(Scene edit records)

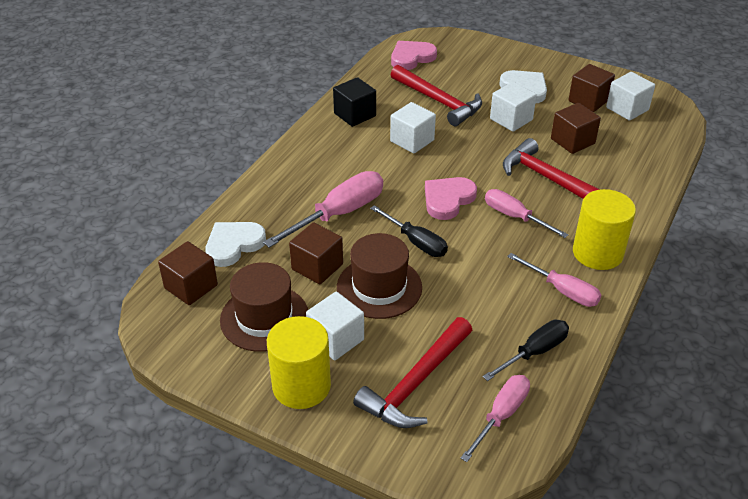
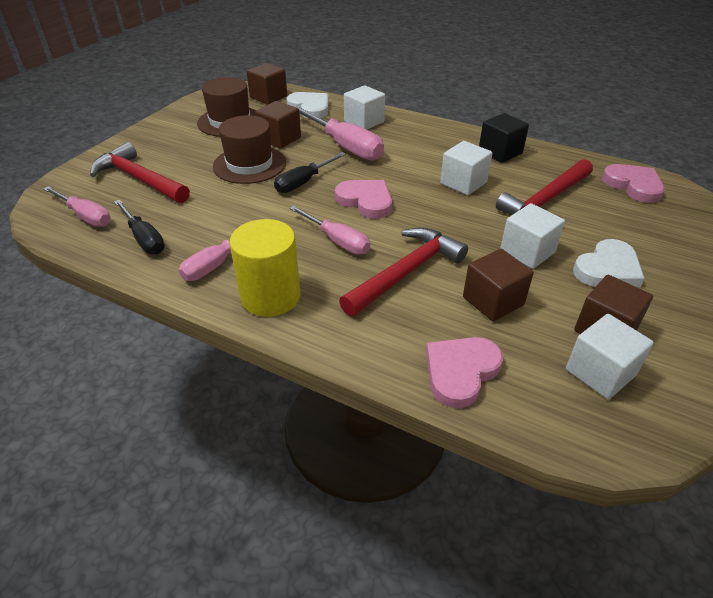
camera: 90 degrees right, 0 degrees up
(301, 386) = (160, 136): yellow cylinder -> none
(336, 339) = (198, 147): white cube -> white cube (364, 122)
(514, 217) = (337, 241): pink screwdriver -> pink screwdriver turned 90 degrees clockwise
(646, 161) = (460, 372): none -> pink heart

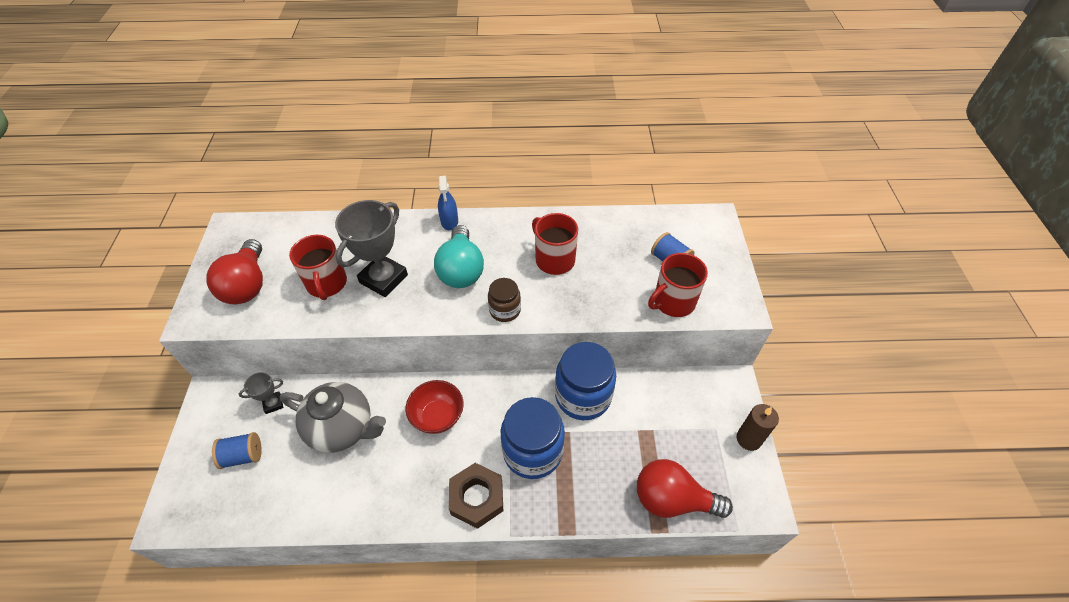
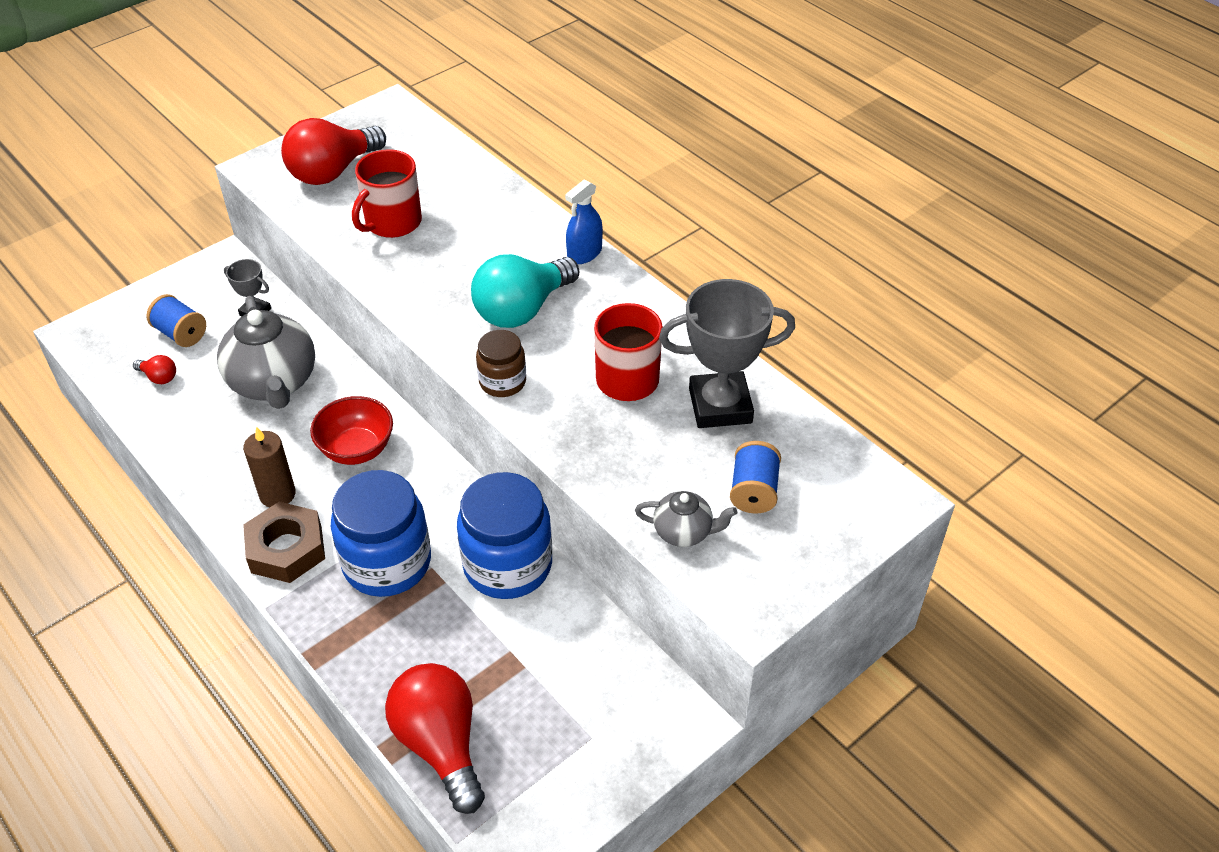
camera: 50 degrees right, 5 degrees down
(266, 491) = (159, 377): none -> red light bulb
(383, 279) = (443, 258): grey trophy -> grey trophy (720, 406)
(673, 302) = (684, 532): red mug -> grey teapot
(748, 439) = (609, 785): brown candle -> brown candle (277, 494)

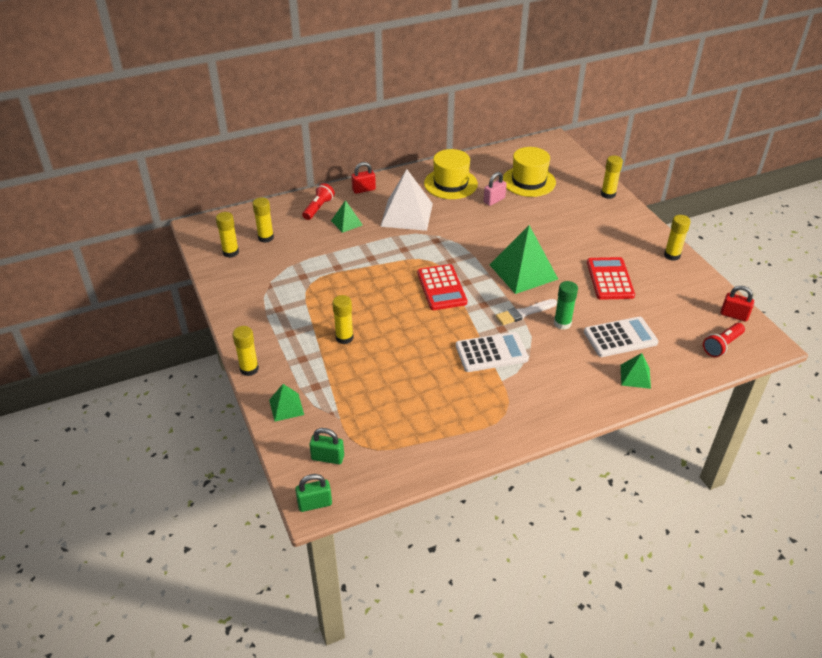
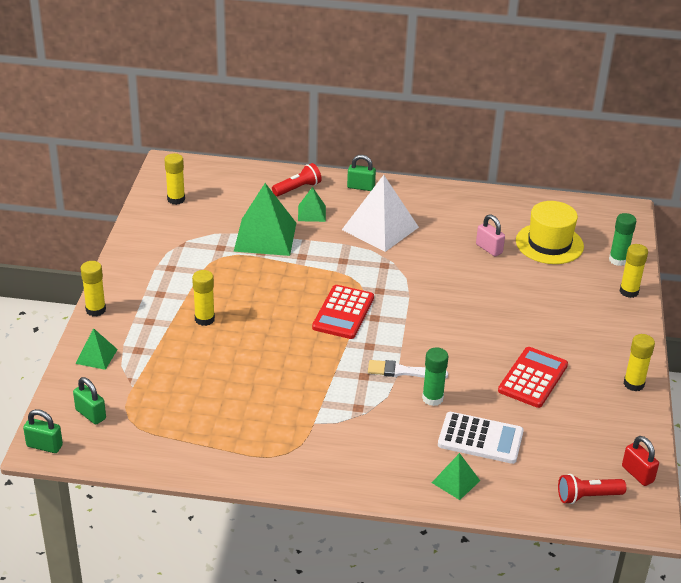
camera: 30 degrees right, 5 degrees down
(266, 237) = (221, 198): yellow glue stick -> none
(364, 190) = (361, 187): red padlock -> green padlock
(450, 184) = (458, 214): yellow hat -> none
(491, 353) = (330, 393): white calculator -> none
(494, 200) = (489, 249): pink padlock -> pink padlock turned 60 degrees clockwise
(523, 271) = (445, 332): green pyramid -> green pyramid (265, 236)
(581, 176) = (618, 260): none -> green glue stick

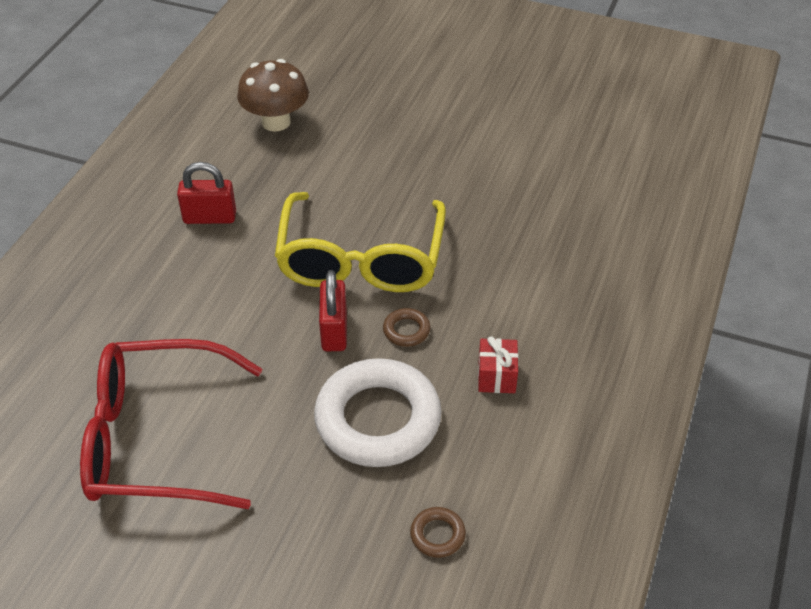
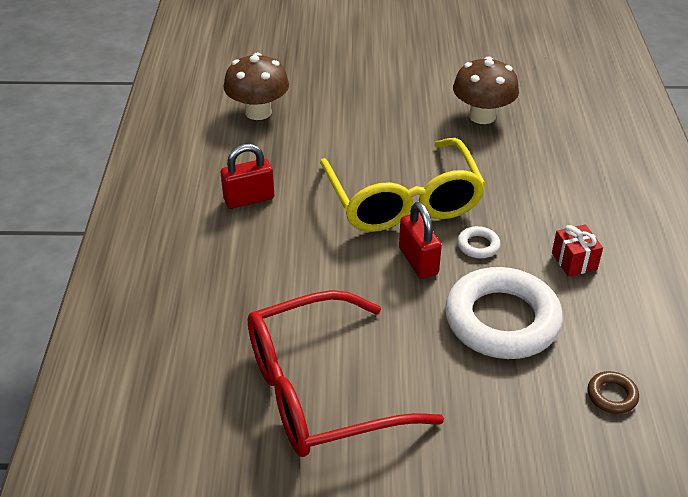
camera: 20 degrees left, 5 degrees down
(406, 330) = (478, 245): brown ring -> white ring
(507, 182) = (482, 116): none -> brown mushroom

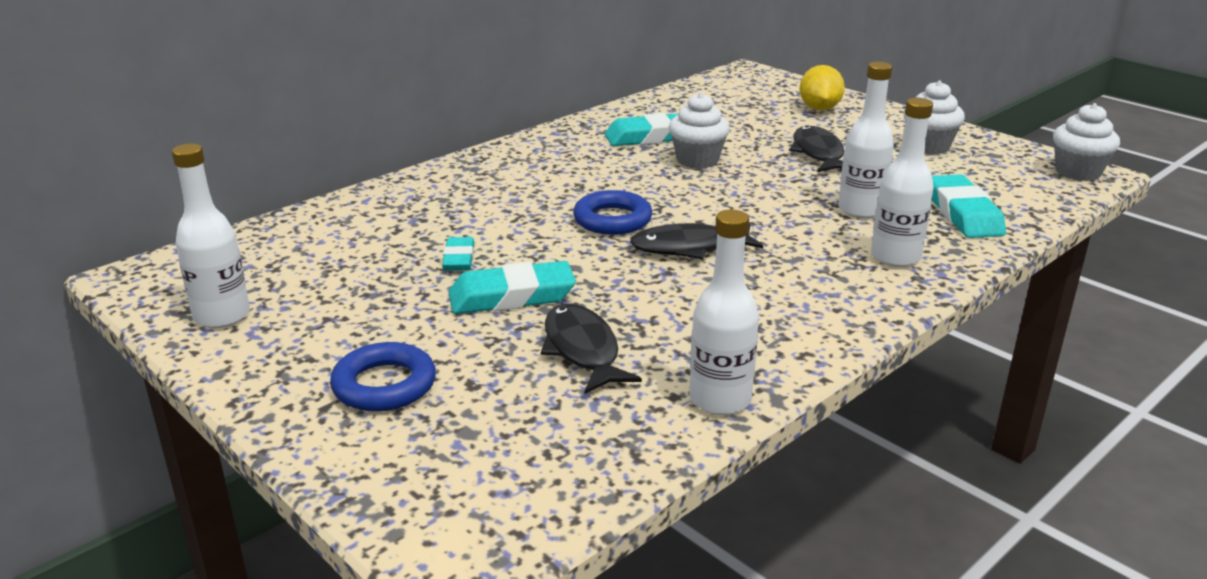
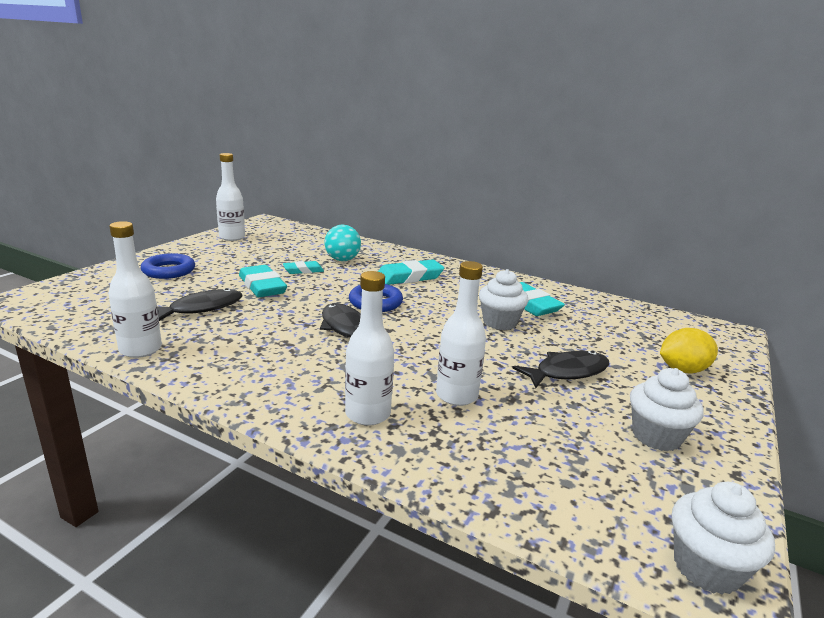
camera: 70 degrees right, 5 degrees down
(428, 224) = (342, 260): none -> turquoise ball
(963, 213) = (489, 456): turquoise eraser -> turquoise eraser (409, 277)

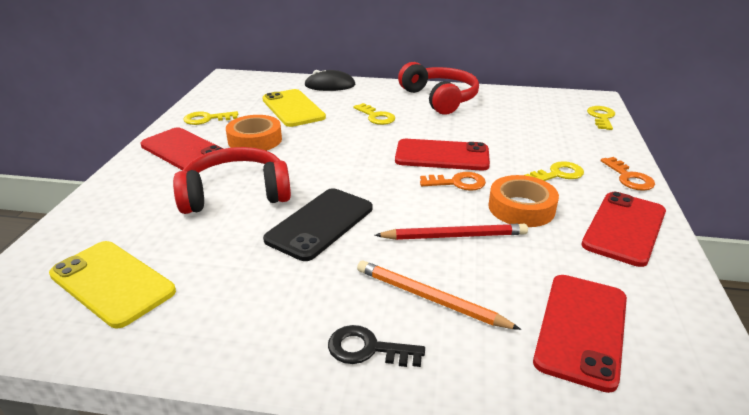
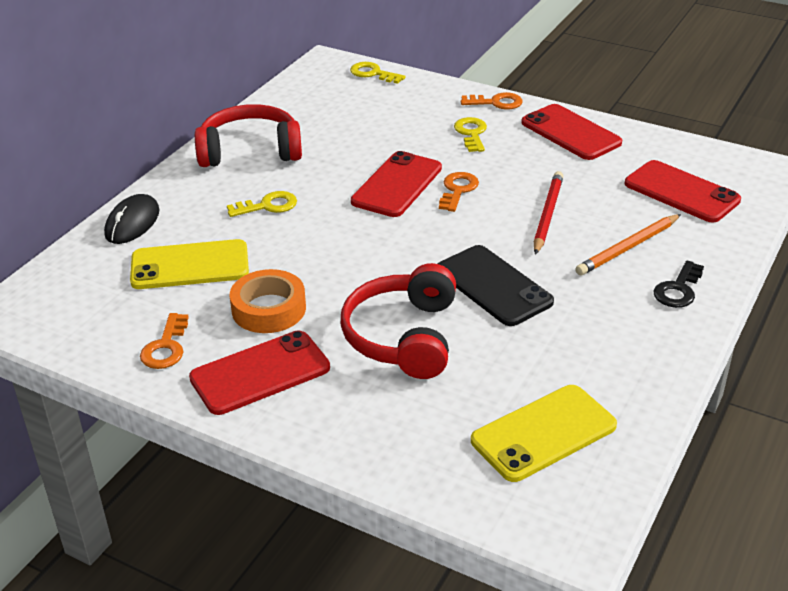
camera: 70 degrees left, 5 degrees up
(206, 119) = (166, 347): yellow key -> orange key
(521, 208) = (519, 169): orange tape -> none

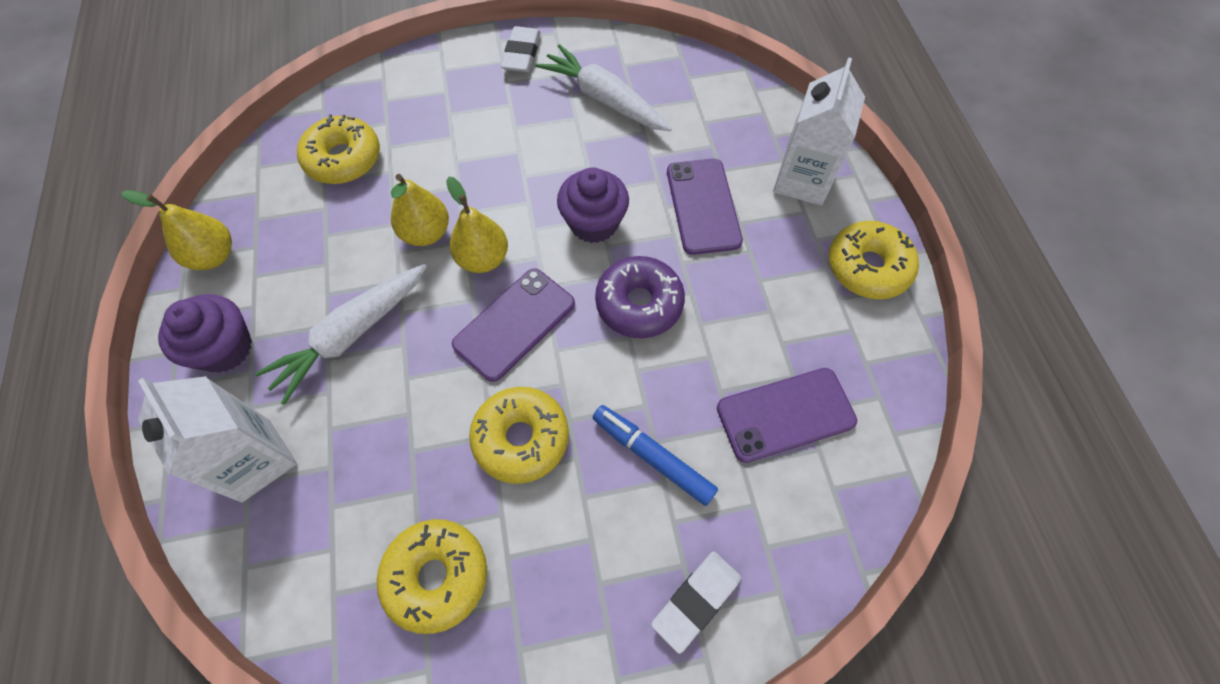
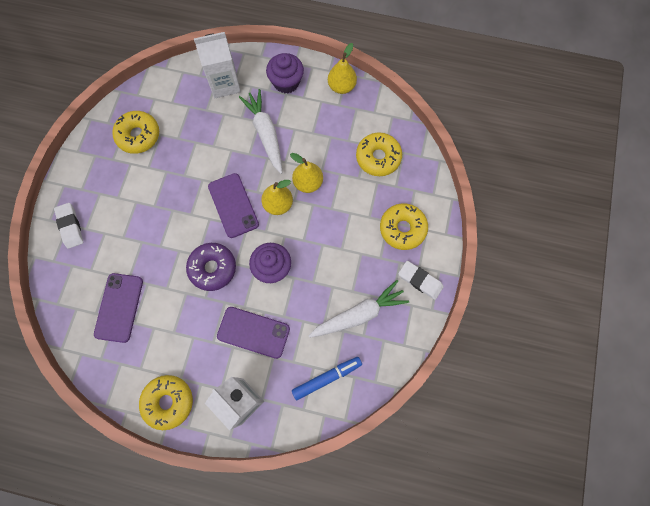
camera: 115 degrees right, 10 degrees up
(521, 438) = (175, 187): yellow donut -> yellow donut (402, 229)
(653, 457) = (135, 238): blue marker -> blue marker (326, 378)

> **EXERCISE DETAILS**:
The pictures in the data should be omitted, and every remaining line set down exactly.

> **EXERCISE RESPONSE**:
camera: 90 degrees right, 0 degrees up
(301, 386) = (160, 136): yellow cylinder -> none
(336, 339) = (198, 147): white cube -> white cube (364, 122)
(514, 217) = (337, 241): pink screwdriver -> pink screwdriver turned 90 degrees clockwise
(646, 161) = (460, 372): none -> pink heart

camera: 50 degrees right, 5 degrees down
(266, 491) = (159, 377): none -> red light bulb
(383, 279) = (443, 258): grey trophy -> grey trophy (720, 406)
(673, 302) = (684, 532): red mug -> grey teapot
(748, 439) = (609, 785): brown candle -> brown candle (277, 494)

camera: 30 degrees right, 5 degrees down
(266, 237) = (221, 198): yellow glue stick -> none
(364, 190) = (361, 187): red padlock -> green padlock
(450, 184) = (458, 214): yellow hat -> none
(491, 353) = (330, 393): white calculator -> none
(494, 200) = (489, 249): pink padlock -> pink padlock turned 60 degrees clockwise
(523, 271) = (445, 332): green pyramid -> green pyramid (265, 236)
(581, 176) = (618, 260): none -> green glue stick

camera: 20 degrees left, 5 degrees down
(406, 330) = (478, 245): brown ring -> white ring
(507, 182) = (482, 116): none -> brown mushroom

camera: 70 degrees right, 5 degrees down
(428, 224) = (342, 260): none -> turquoise ball
(963, 213) = (489, 456): turquoise eraser -> turquoise eraser (409, 277)

camera: 70 degrees left, 5 degrees up
(206, 119) = (166, 347): yellow key -> orange key
(521, 208) = (519, 169): orange tape -> none

camera: 115 degrees right, 10 degrees up
(521, 438) = (175, 187): yellow donut -> yellow donut (402, 229)
(653, 457) = (135, 238): blue marker -> blue marker (326, 378)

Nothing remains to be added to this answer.